What needs to be done: Match the string "cone" against each line below, and copy every line that matches.

Object change listings:
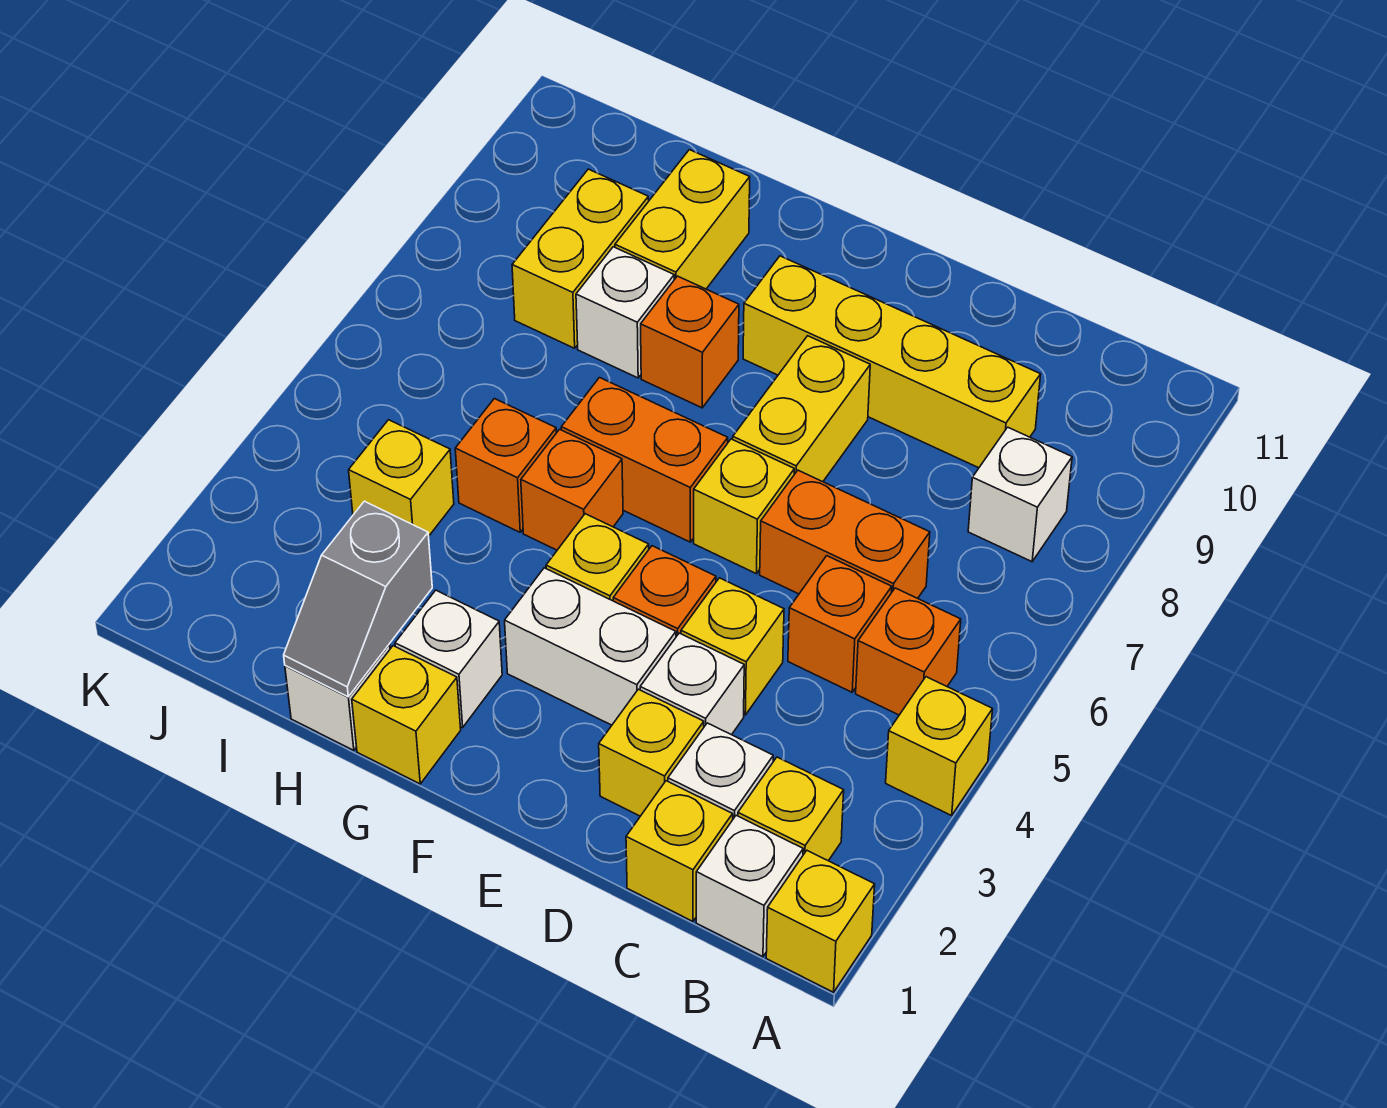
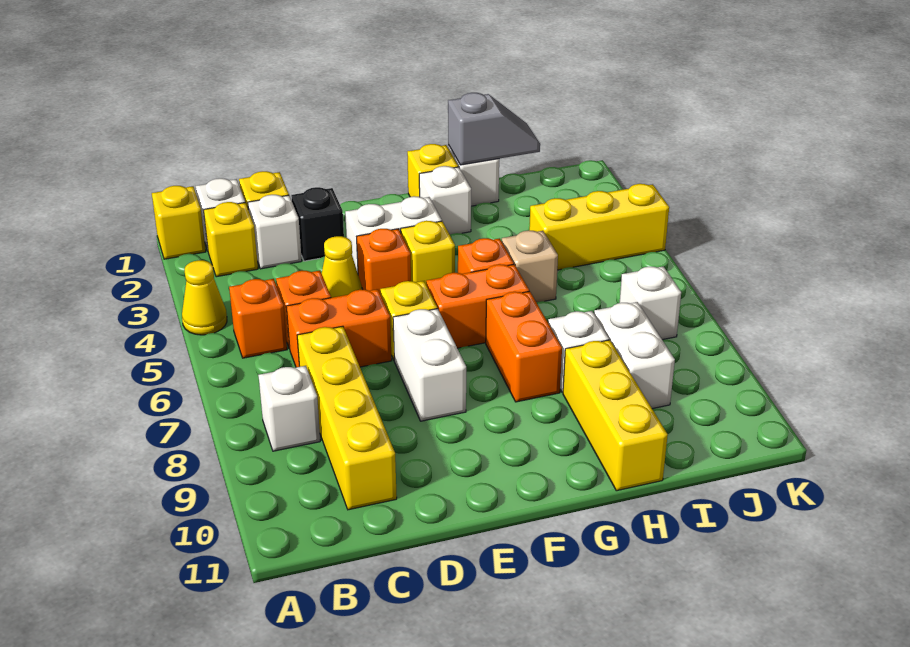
yellow brick A4 level 1 -> yellow cone A4 level 1
yellow brick C9:F9 level 1 -> yellow brick C7:C10 level 1
yellow brick D2 level 1 -> black brick D2 level 1
white brick D3 level 1 -> white brick J7 level 1
yellow brick D4 level 1 -> yellow cone D4 level 1
yellow brick E7:E8 level 1 -> white brick E7:E8 level 1
orange brick G8 level 1 -> orange brick G7:G8 level 1
grey slope H1:H2 level 2 top 2 -> grey slope H1:I1 level 2 top H
orange brick H5 level 1 -> tan brick H5 level 1
yellow brick H9:H10 level 1 -> yellow brick H9:H11 level 1
yellow brick I4 level 1 -> yellow brick I4:K4 level 1
yellow brick I8:I9 level 1 -> white brick I8:I9 level 1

Task result:
yellow brick A4 level 1 -> yellow cone A4 level 1
yellow brick D4 level 1 -> yellow cone D4 level 1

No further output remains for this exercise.